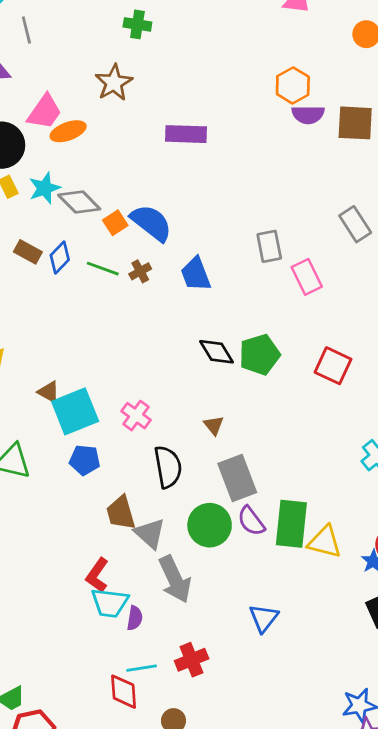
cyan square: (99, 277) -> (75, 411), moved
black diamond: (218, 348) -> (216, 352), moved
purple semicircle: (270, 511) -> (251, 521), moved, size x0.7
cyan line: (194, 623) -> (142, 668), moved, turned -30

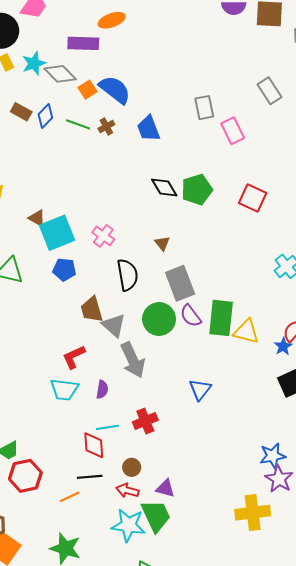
orange ellipse: (68, 131) -> (112, 20), moved
purple rectangle: (186, 134) -> (83, 43), moved
red L-shape: (97, 575) -> (74, 357), turned 30
cyan trapezoid: (110, 603) -> (64, 389), moved

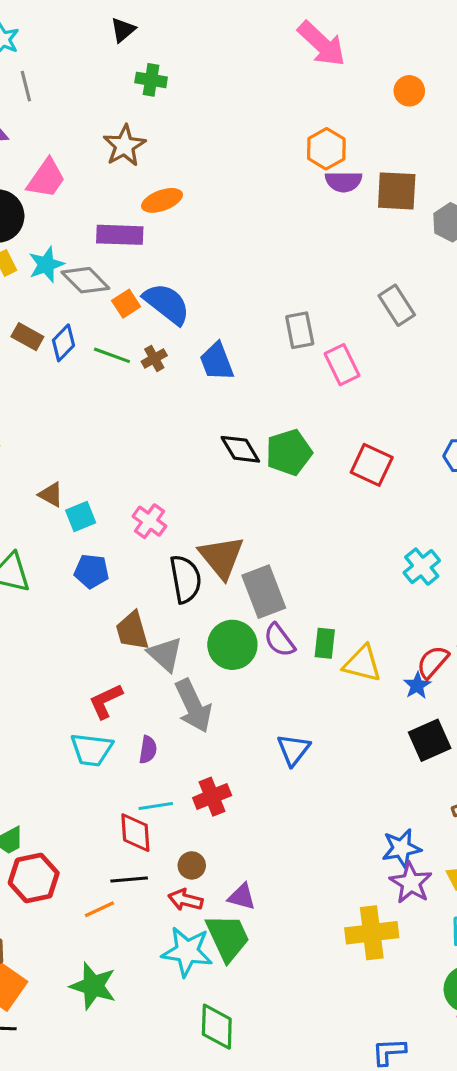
cyan square: (57, 233) -> (81, 516), size x0.6
brown triangle: (162, 243) -> (221, 557), moved, size x2.0
green rectangle: (221, 318) -> (325, 643), size x0.6

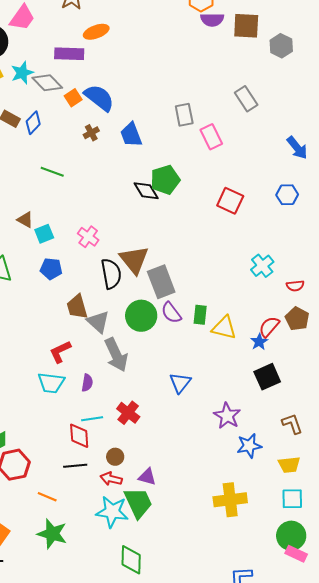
green line: (112, 355) -> (52, 172), moved
green pentagon: (289, 452) -> (165, 180), moved
red cross: (212, 797) -> (128, 413), turned -30
purple star: (411, 883) -> (227, 416), moved
orange line: (99, 909) -> (47, 497), moved, turned 48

◇ ◇ ◇

• Task description:
Setting the pictures aside, return exactly the lines from the line with "cyan square: (57, 233)" through the last line of the listing above.

• Exercise solution:
cyan square: (57, 233) -> (81, 516), size x0.6
brown triangle: (162, 243) -> (221, 557), moved, size x2.0
green rectangle: (221, 318) -> (325, 643), size x0.6

green line: (112, 355) -> (52, 172), moved
green pentagon: (289, 452) -> (165, 180), moved
red cross: (212, 797) -> (128, 413), turned -30
purple star: (411, 883) -> (227, 416), moved
orange line: (99, 909) -> (47, 497), moved, turned 48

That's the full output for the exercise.